[[ RECORD SET open ]]
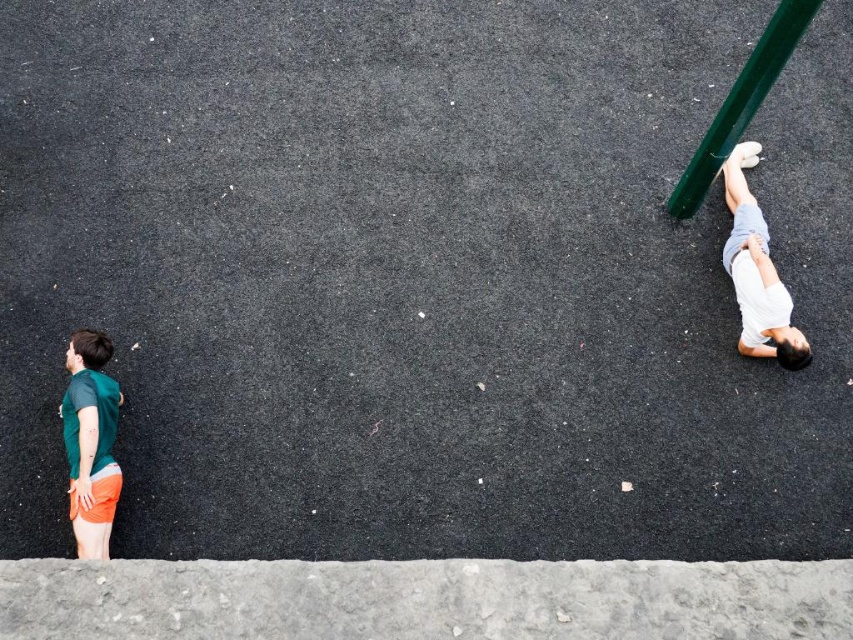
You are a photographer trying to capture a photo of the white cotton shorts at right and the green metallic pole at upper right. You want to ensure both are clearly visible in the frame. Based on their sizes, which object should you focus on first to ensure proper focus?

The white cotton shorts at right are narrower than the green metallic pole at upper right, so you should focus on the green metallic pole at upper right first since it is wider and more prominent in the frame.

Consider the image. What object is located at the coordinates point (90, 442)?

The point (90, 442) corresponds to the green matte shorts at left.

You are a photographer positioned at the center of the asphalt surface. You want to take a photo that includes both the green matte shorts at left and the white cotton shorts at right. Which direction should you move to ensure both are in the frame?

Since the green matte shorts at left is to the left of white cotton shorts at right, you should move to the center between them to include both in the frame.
[[ RECORD SET closed ]]
[[ RECORD SET open ]]
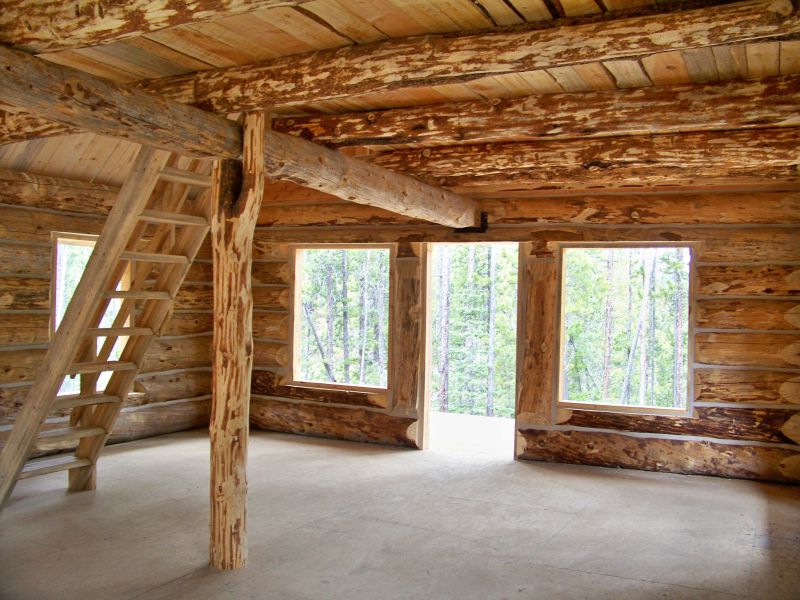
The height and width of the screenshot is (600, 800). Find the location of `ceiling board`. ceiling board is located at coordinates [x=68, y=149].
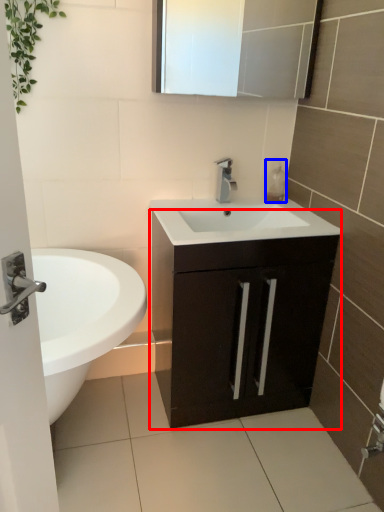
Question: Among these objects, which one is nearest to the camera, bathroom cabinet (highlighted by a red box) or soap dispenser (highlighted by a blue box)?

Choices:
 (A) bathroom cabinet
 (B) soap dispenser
[[ RECORD SET closed ]]
[[ RECORD SET open ]]
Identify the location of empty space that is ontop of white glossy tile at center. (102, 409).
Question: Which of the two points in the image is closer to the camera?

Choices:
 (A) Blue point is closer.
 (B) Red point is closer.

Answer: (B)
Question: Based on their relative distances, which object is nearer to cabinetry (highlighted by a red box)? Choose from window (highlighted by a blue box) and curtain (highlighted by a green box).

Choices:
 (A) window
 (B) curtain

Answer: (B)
[[ RECORD SET closed ]]
PROBLEM DESCRIPTION:
Extract the lines from the one containing "Question: Among these" up to and including the one containing "(B) soap dispenser", and reproduce them exactly.

WRITTEN ANSWER:
Question: Among these objects, which one is nearest to the camera, bathroom cabinet (highlighted by a red box) or soap dispenser (highlighted by a blue box)?

Choices:
 (A) bathroom cabinet
 (B) soap dispenser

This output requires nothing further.